Scene images with change listings:
********
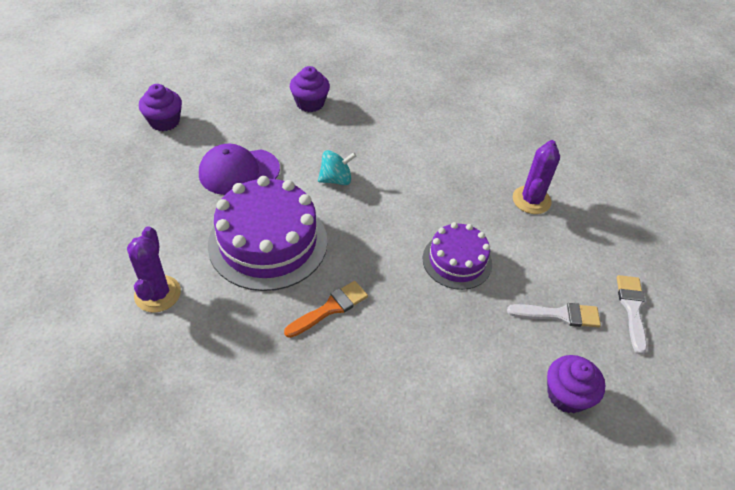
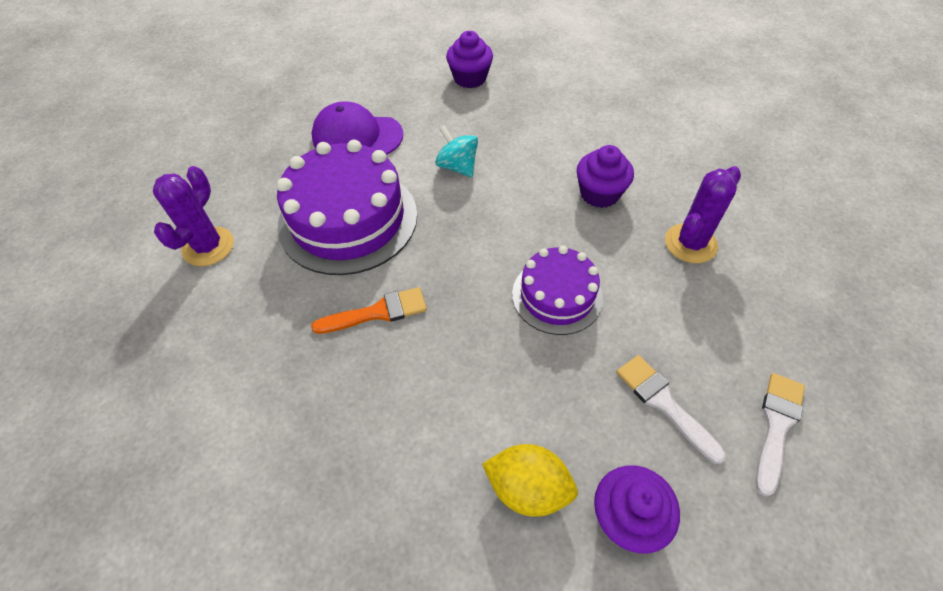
camera: 25 degrees right, 5 degrees up
purple cupcake [139,84,182,131] -> purple cupcake moved to [577,145,634,208]
turquoise spinning top [318,150,356,185] -> turquoise spinning top turned 135 degrees counterclockwise [435,125,478,177]
white brush [507,303,601,327] -> white brush turned 150 degrees counterclockwise [616,355,726,464]
none -> yellow lemon [482,444,578,517]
********
**TASK PROMPT**
The lines from the one with "white brush [507,303,601,327]" through the end of the data above are to be set down exactly, with both boundary lines included and no other lines.

**WORKED SOLUTION**
white brush [507,303,601,327] -> white brush turned 150 degrees counterclockwise [616,355,726,464]
none -> yellow lemon [482,444,578,517]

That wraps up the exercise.